The data beneath this task is to be duplicated exactly, in its entirety.

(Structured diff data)
◆ ◆ ◆ ◆ ◆

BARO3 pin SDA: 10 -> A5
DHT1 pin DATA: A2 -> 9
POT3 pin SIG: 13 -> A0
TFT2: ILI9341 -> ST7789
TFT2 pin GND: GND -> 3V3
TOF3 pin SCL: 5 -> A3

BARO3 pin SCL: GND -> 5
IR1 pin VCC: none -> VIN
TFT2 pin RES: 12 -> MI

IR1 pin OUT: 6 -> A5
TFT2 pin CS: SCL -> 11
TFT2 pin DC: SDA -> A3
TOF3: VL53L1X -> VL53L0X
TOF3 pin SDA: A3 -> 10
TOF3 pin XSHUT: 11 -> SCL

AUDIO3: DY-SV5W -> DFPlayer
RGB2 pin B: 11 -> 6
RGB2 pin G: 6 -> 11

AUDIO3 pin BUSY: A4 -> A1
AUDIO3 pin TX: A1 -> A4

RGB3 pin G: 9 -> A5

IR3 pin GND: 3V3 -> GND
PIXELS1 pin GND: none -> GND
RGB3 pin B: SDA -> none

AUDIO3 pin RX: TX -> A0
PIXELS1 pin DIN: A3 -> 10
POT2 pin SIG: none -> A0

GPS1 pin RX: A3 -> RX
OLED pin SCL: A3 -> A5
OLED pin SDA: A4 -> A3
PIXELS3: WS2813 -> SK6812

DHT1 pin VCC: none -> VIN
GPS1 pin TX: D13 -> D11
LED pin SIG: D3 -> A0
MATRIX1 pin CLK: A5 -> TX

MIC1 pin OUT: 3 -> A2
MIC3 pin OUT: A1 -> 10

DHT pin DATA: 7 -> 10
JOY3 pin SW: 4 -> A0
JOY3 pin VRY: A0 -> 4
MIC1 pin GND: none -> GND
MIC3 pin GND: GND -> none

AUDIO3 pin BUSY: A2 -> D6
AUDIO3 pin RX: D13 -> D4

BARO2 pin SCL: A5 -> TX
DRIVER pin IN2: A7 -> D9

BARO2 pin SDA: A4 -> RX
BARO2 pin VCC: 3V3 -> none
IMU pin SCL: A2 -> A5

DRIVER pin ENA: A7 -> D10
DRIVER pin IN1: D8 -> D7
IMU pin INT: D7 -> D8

◆ ◆ ◆ ◆ ◆

[Final answer]
BARO3 pin SDA: 10 -> A5
DHT1 pin DATA: A2 -> 9
POT3 pin SIG: 13 -> A0
TFT2: ILI9341 -> ST7789
TFT2 pin GND: GND -> 3V3
TOF3 pin SCL: 5 -> A3

BARO3 pin SCL: GND -> 5
IR1 pin VCC: none -> VIN
TFT2 pin RES: 12 -> MI

IR1 pin OUT: 6 -> A5
TFT2 pin CS: SCL -> 11
TFT2 pin DC: SDA -> A3
TOF3: VL53L1X -> VL53L0X
TOF3 pin SDA: A3 -> 10
TOF3 pin XSHUT: 11 -> SCL

AUDIO3: DY-SV5W -> DFPlayer
RGB2 pin B: 11 -> 6
RGB2 pin G: 6 -> 11

AUDIO3 pin BUSY: A4 -> A1
AUDIO3 pin TX: A1 -> A4

RGB3 pin G: 9 -> A5

IR3 pin GND: 3V3 -> GND
PIXELS1 pin GND: none -> GND
RGB3 pin B: SDA -> none

AUDIO3 pin RX: TX -> A0
PIXELS1 pin DIN: A3 -> 10
POT2 pin SIG: none -> A0

GPS1 pin RX: A3 -> RX
OLED pin SCL: A3 -> A5
OLED pin SDA: A4 -> A3
PIXELS3: WS2813 -> SK6812

DHT1 pin VCC: none -> VIN
GPS1 pin TX: D13 -> D11
LED pin SIG: D3 -> A0
MATRIX1 pin CLK: A5 -> TX

MIC1 pin OUT: 3 -> A2
MIC3 pin OUT: A1 -> 10

DHT pin DATA: 7 -> 10
JOY3 pin SW: 4 -> A0
JOY3 pin VRY: A0 -> 4
MIC1 pin GND: none -> GND
MIC3 pin GND: GND -> none

AUDIO3 pin BUSY: A2 -> D6
AUDIO3 pin RX: D13 -> D4

BARO2 pin SCL: A5 -> TX
DRIVER pin IN2: A7 -> D9

BARO2 pin SDA: A4 -> RX
BARO2 pin VCC: 3V3 -> none
IMU pin SCL: A2 -> A5

DRIVER pin ENA: A7 -> D10
DRIVER pin IN1: D8 -> D7
IMU pin INT: D7 -> D8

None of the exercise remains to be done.